OBJECTIVE => Reproduce the lines from the line containing "Tannerwick (520, 878)" up to and including the line containing "omelets (231, 960)", substituting "stirred" for "whisked" and leaving everything else unchanged.

RECORDS FOR THE EXERCISE =>

--------

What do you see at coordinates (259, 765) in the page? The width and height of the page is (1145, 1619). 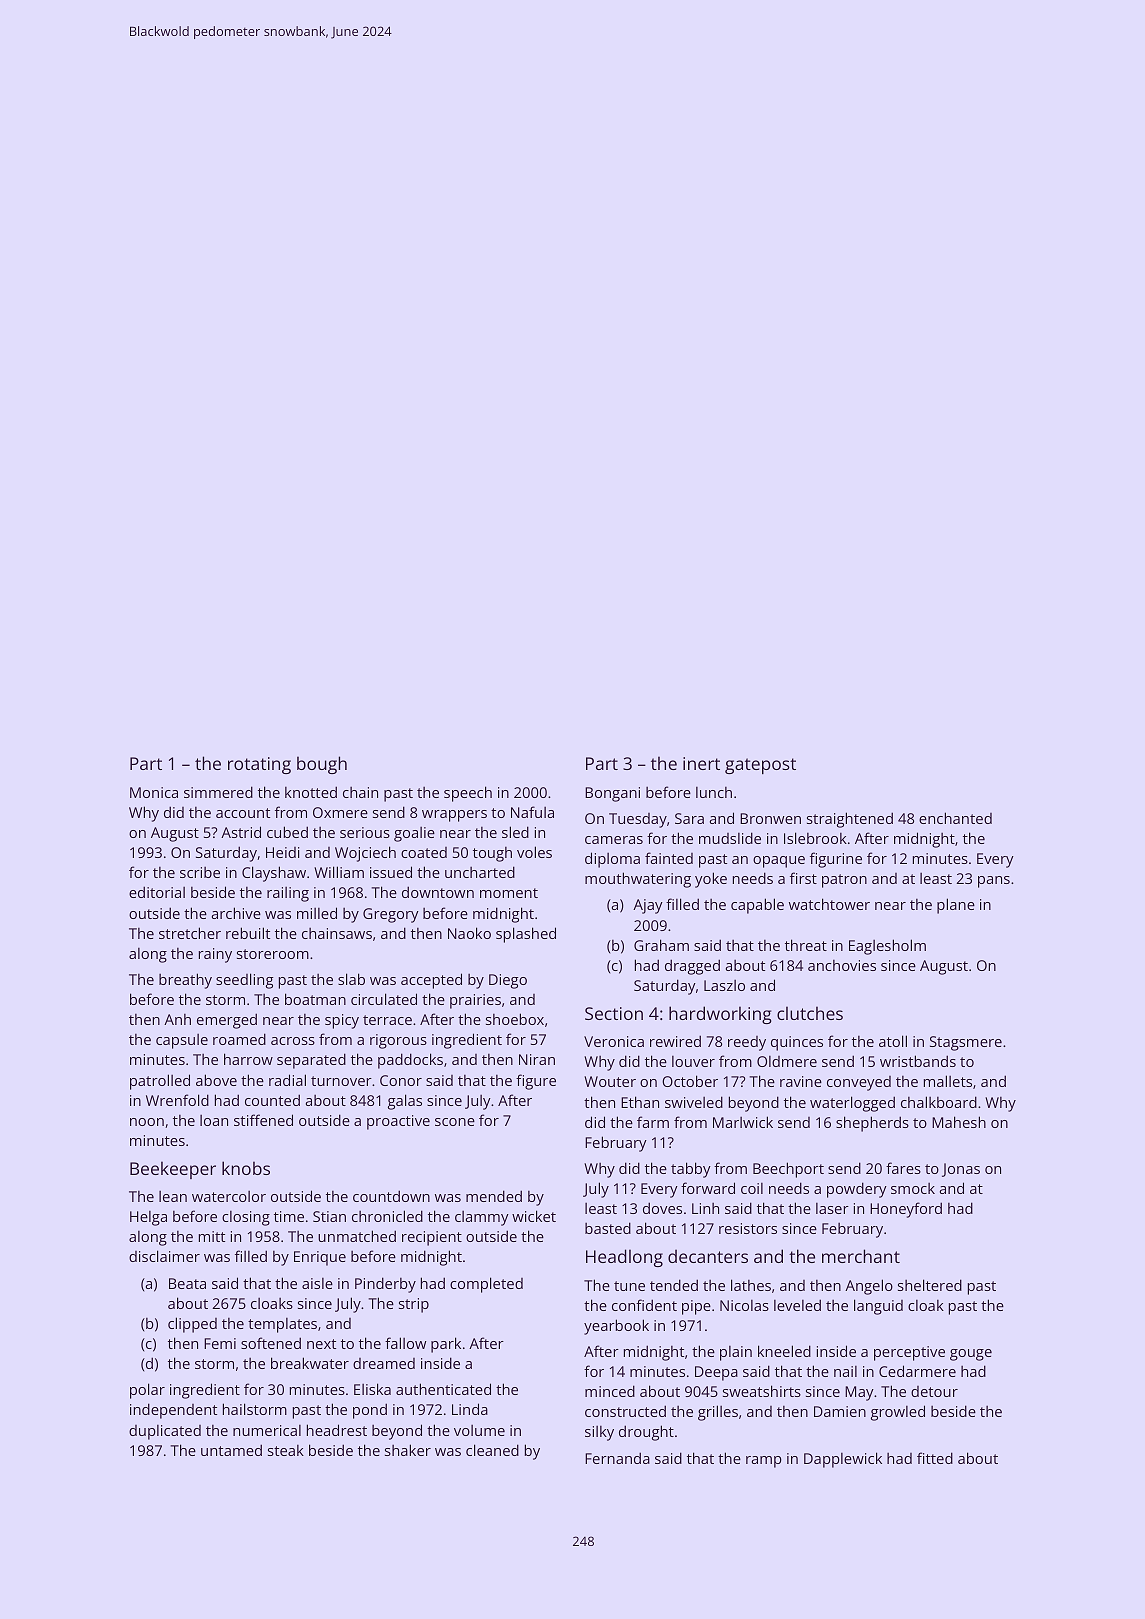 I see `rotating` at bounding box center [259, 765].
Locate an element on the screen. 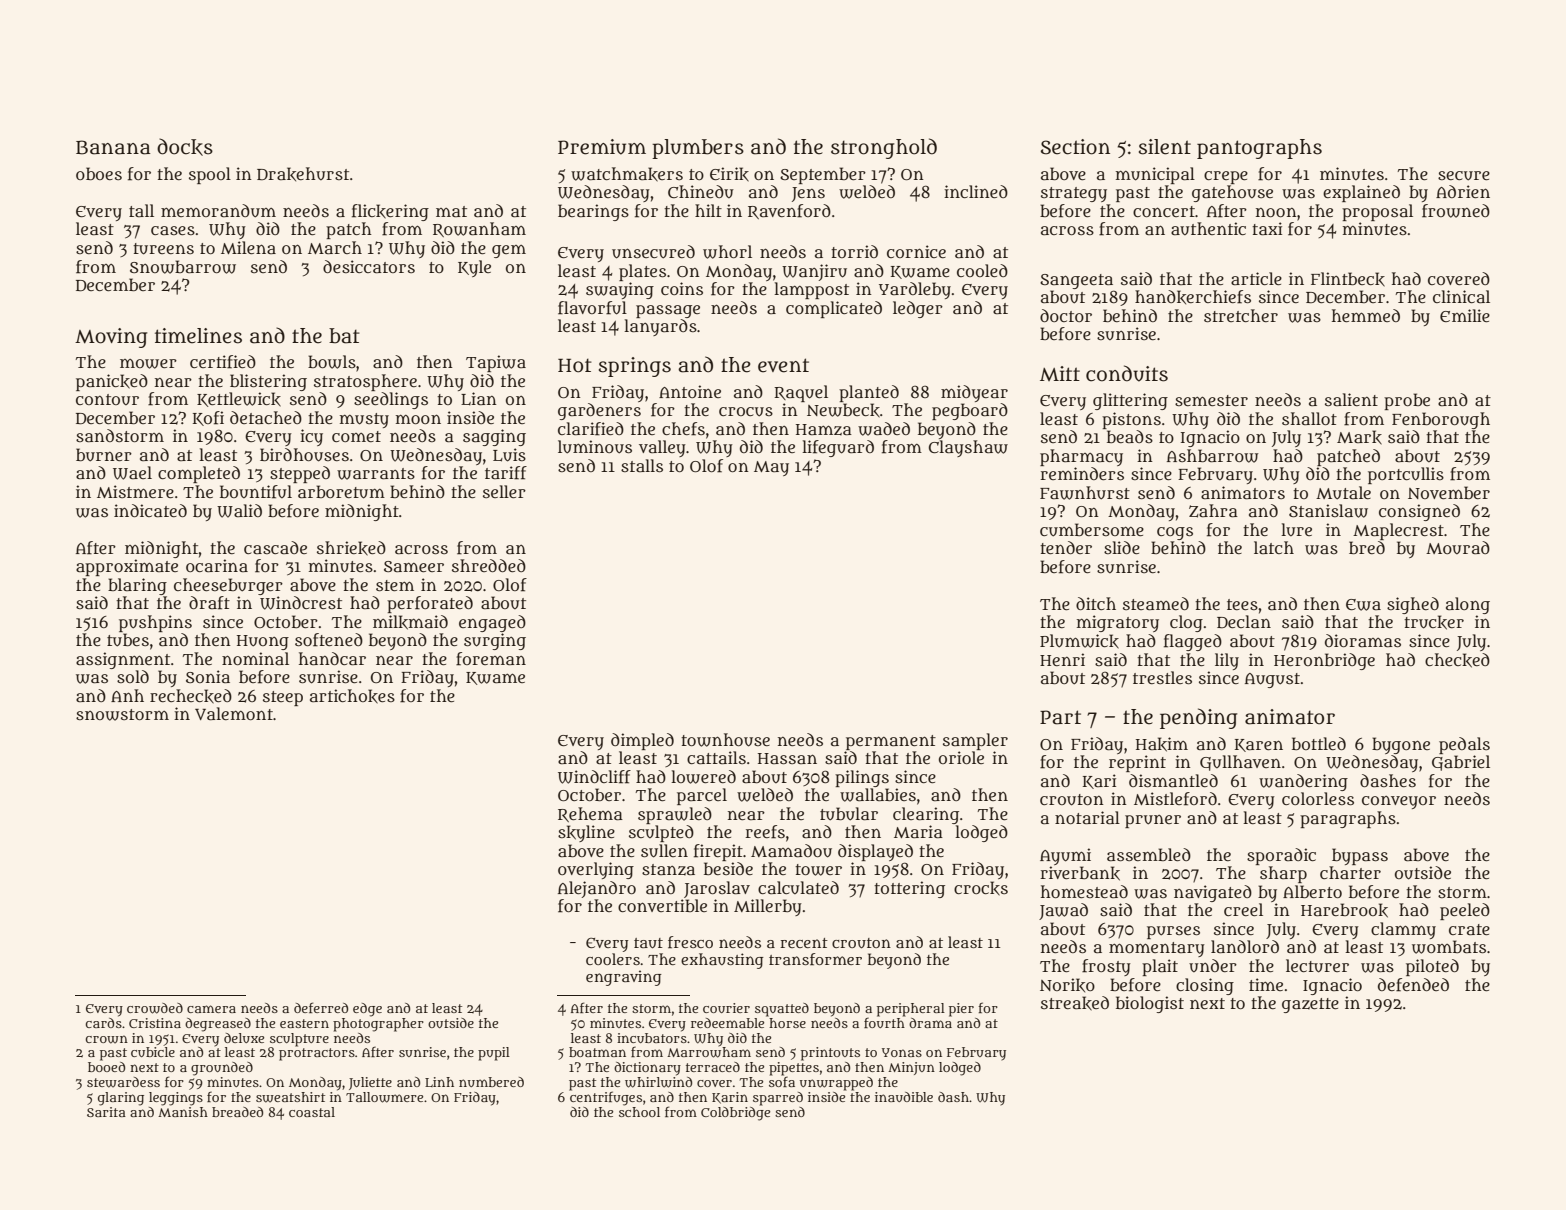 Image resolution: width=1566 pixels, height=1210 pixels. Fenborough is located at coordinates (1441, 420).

--------

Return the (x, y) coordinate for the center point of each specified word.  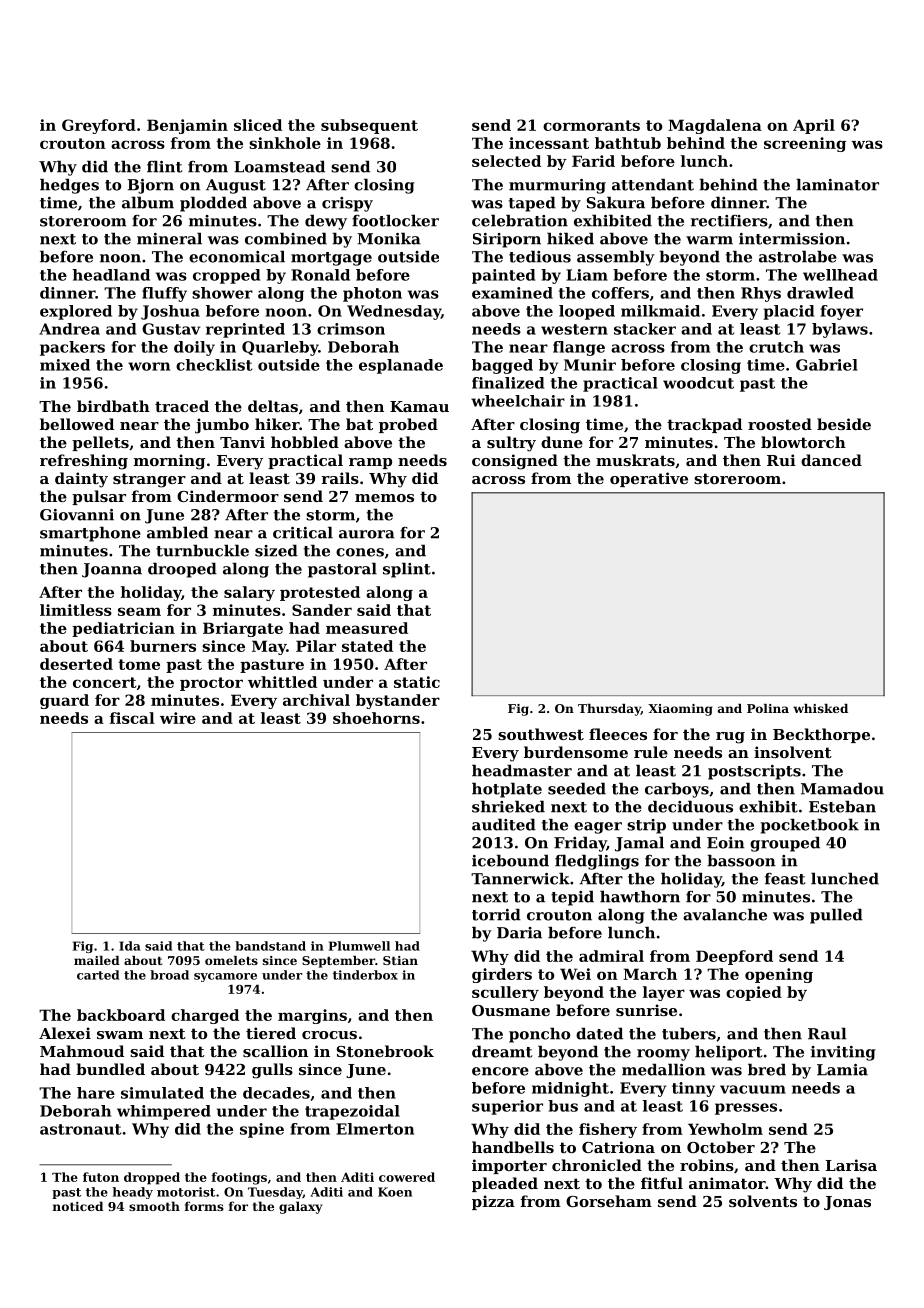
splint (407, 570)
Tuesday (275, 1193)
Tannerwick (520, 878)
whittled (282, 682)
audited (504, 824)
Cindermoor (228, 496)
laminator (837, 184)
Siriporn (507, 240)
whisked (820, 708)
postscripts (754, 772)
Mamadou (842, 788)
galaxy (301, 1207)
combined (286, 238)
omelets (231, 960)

--------

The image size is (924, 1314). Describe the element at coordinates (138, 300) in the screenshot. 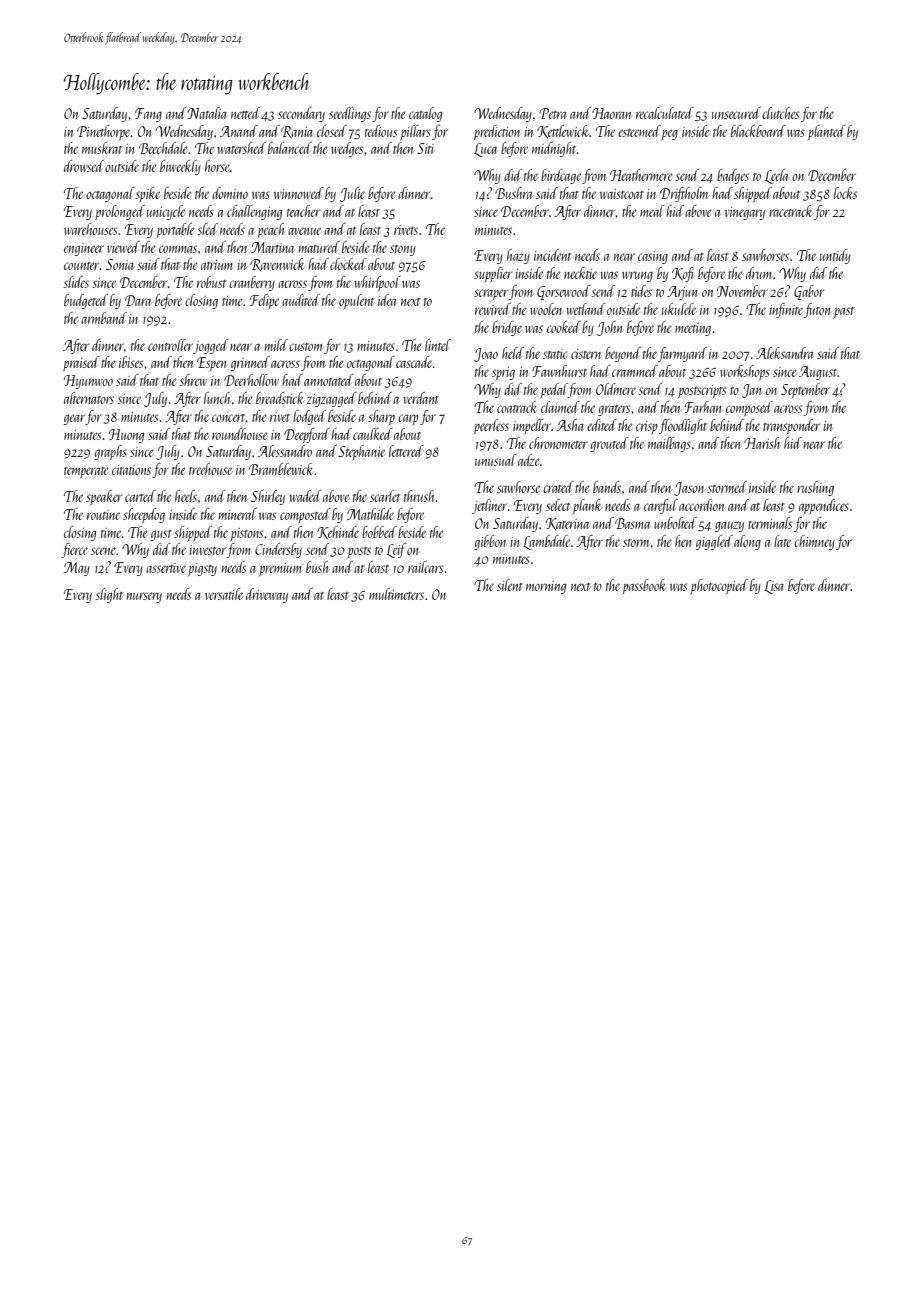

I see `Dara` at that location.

--------

SOLUTION TO THE EXERCISE =>
Tannerwick (520, 878)
whittled (282, 682)
audited (504, 824)
Cindermoor (228, 496)
laminator (837, 184)
Siriporn (507, 240)
stirred (820, 708)
postscripts (754, 772)
Mamadou (842, 788)
galaxy (301, 1207)
combined (286, 238)
omelets (231, 960)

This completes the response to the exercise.